Material for this task Start Marker
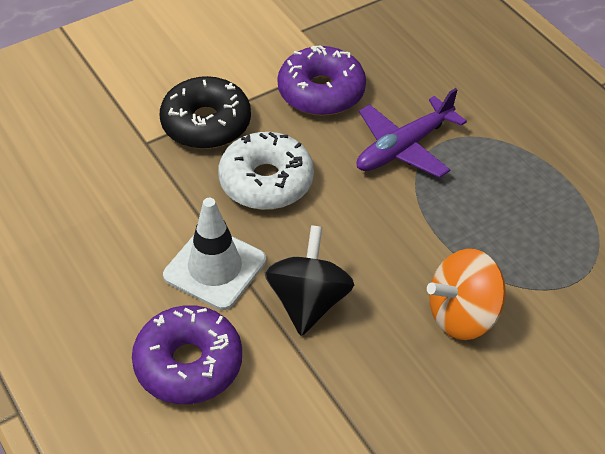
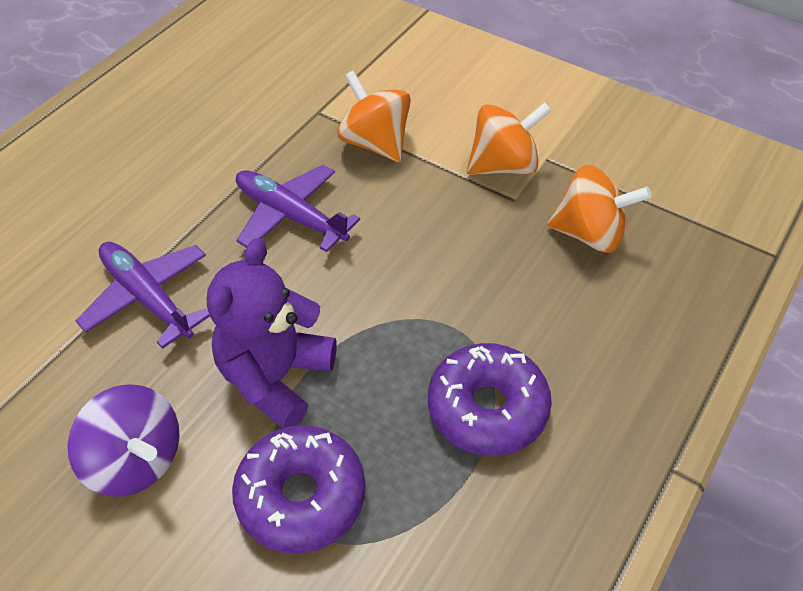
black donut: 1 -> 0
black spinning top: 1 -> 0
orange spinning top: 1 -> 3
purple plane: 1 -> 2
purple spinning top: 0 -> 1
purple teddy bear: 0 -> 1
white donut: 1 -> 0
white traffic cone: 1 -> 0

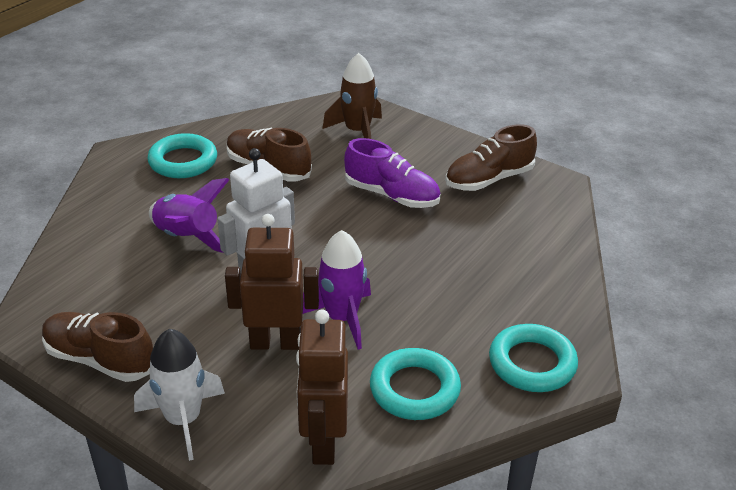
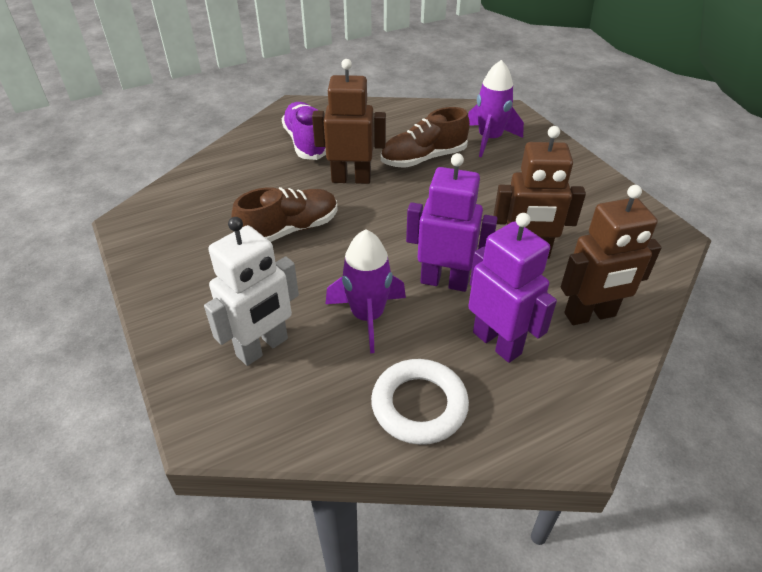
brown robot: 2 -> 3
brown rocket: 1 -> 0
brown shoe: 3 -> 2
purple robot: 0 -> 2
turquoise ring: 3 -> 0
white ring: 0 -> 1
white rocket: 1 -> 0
Material for this task End Marker
Material for this task Start Marker
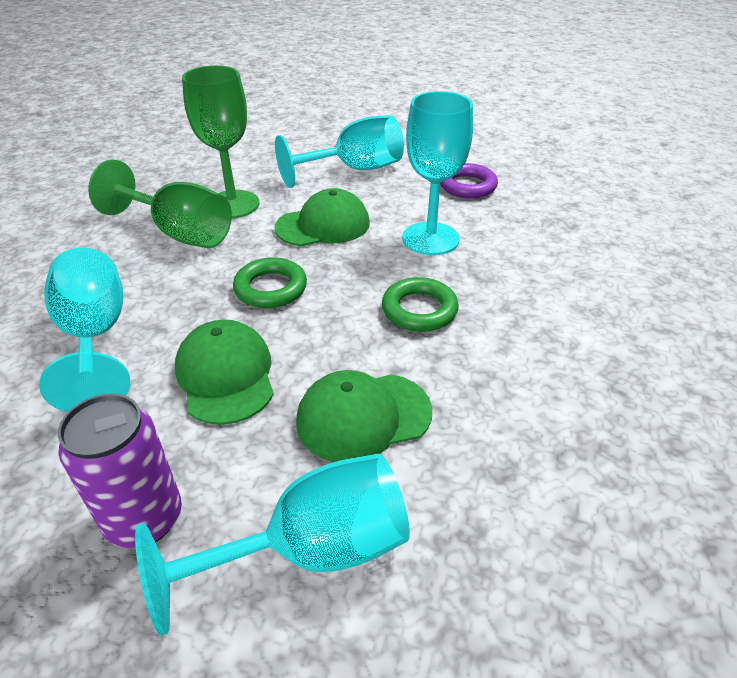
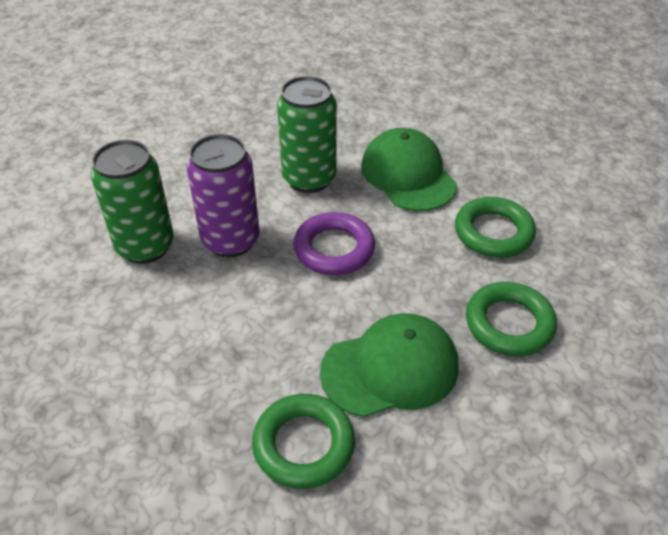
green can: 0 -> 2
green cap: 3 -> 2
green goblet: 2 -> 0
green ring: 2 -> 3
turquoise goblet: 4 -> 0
Material for this task End Marker
Material for this task Start Marker
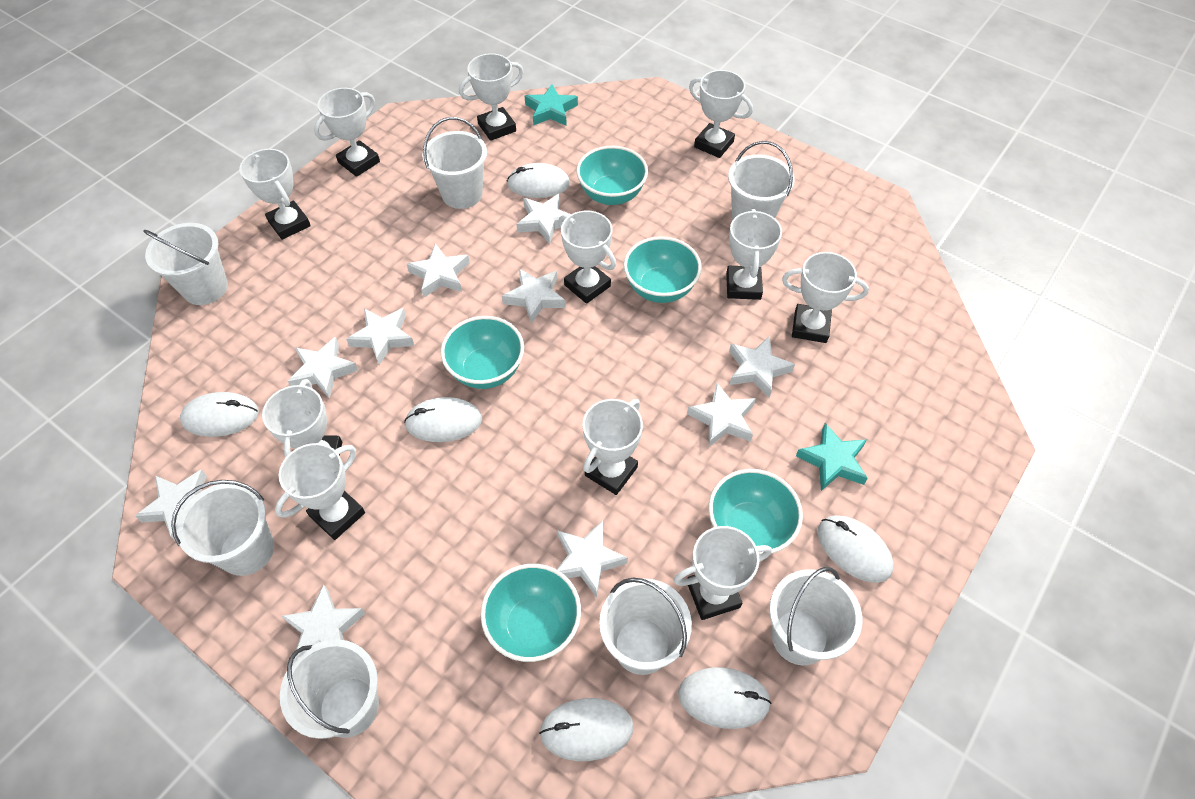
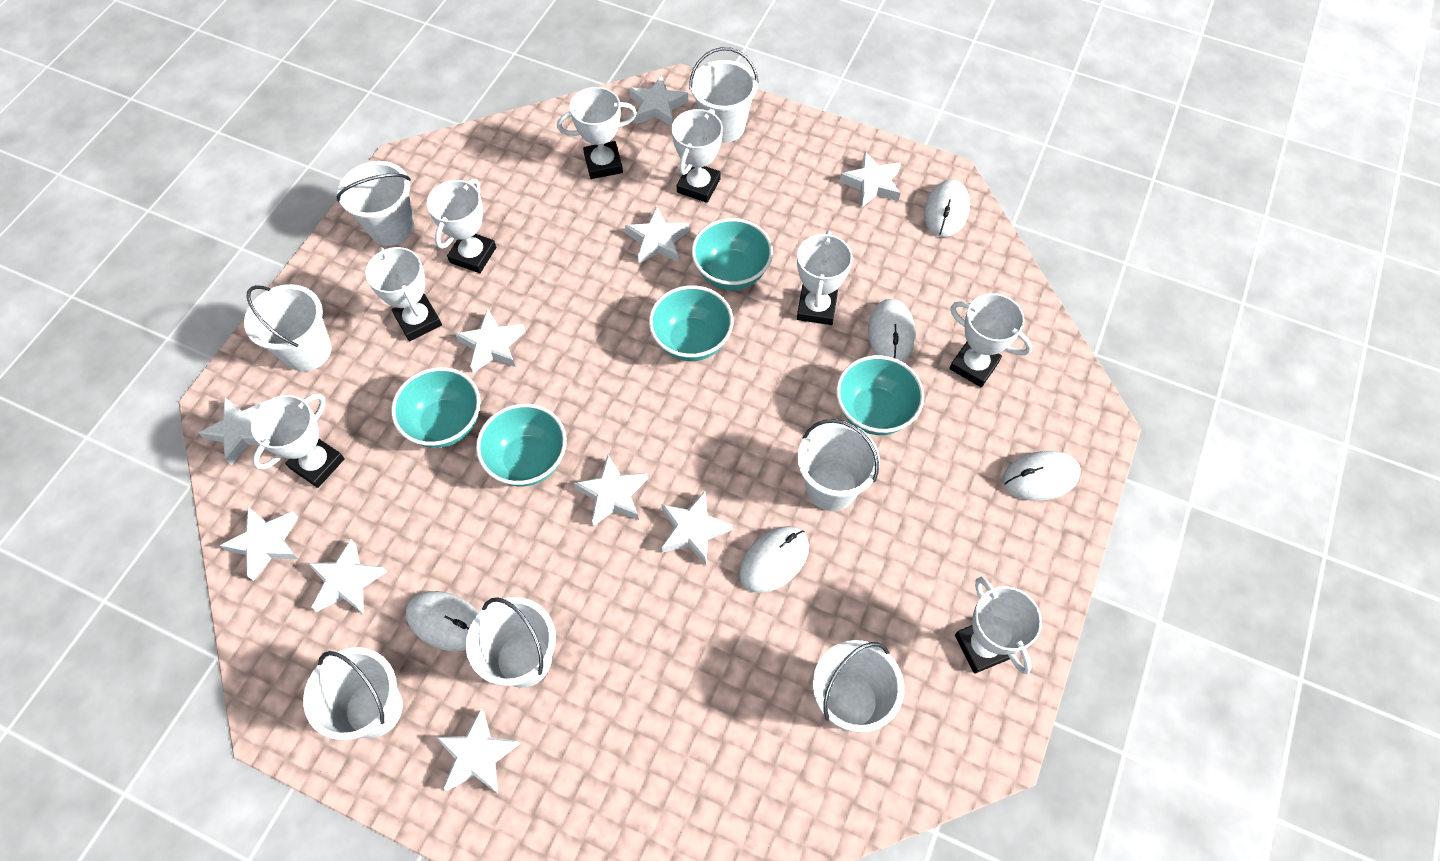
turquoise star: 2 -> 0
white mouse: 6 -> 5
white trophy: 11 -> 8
Material for this task End Marker
_Exercise requirements_.
Return the lines of the listing where the string "green" appears.

_Output of the exercise_.
green can: 0 -> 2
green cap: 3 -> 2
green goblet: 2 -> 0
green ring: 2 -> 3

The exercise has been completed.